What needs to be done: In the entries below, find the string "NAND" and return each line holding it.

........

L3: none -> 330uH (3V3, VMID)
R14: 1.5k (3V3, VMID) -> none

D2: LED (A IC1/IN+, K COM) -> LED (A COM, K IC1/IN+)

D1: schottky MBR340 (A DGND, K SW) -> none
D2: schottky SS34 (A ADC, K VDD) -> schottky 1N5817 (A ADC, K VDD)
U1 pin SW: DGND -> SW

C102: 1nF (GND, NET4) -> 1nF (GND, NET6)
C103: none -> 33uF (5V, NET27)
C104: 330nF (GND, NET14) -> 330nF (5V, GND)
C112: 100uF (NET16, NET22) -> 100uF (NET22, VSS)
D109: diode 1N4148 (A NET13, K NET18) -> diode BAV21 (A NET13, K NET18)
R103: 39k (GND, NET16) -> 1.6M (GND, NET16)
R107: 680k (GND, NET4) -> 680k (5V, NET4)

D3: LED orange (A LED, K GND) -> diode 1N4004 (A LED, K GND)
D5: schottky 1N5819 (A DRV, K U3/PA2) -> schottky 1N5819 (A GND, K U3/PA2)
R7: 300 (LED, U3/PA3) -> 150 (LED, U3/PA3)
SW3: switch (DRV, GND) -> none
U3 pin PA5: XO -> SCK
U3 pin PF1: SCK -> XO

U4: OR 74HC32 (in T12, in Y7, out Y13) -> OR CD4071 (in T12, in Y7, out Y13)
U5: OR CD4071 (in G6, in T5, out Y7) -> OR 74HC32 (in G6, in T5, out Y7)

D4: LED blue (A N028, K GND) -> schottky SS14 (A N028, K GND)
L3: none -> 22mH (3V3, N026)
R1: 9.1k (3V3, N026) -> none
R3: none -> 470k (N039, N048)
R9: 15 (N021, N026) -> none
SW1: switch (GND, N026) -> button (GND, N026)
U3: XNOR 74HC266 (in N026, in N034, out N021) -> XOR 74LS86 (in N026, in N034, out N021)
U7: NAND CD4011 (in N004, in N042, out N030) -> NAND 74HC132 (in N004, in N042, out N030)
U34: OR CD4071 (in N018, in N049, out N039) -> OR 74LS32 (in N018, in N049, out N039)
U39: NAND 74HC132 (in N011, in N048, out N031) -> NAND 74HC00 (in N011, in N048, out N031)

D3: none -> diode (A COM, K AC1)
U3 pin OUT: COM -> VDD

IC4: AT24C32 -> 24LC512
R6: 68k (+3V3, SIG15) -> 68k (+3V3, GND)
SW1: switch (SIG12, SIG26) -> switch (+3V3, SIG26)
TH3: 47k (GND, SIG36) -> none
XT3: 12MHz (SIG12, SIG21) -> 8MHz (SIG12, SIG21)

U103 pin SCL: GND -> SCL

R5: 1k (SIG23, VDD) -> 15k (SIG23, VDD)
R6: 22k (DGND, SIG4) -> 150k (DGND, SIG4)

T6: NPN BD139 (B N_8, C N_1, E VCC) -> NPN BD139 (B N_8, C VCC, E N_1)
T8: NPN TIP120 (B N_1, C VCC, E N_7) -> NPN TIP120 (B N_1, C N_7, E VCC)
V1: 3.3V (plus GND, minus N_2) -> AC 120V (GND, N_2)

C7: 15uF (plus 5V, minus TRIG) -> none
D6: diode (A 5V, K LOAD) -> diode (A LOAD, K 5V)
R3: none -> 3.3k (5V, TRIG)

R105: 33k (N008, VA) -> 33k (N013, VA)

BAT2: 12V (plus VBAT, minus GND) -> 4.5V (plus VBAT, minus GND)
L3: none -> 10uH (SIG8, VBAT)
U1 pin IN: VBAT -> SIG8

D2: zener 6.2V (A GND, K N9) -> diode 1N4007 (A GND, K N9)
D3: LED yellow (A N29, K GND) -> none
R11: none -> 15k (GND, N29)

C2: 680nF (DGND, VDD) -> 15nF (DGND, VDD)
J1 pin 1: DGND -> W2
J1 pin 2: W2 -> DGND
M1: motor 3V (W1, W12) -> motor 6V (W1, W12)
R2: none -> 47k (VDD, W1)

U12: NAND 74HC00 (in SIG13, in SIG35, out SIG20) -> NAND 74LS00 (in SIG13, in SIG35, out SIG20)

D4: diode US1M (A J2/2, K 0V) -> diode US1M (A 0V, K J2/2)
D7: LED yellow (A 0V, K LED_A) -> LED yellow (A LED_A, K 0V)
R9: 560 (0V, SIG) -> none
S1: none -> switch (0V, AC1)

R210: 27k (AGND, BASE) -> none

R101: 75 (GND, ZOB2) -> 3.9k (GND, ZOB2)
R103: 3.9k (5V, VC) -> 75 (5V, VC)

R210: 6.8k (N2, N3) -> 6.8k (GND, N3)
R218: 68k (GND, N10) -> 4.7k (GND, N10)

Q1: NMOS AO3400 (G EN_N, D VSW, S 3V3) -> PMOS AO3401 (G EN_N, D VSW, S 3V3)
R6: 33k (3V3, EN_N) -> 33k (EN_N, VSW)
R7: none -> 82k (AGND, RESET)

........

Written solution:
U7: NAND CD4011 (in N004, in N042, out N030) -> NAND 74HC132 (in N004, in N042, out N030)
U39: NAND 74HC132 (in N011, in N048, out N031) -> NAND 74HC00 (in N011, in N048, out N031)
U12: NAND 74HC00 (in SIG13, in SIG35, out SIG20) -> NAND 74LS00 (in SIG13, in SIG35, out SIG20)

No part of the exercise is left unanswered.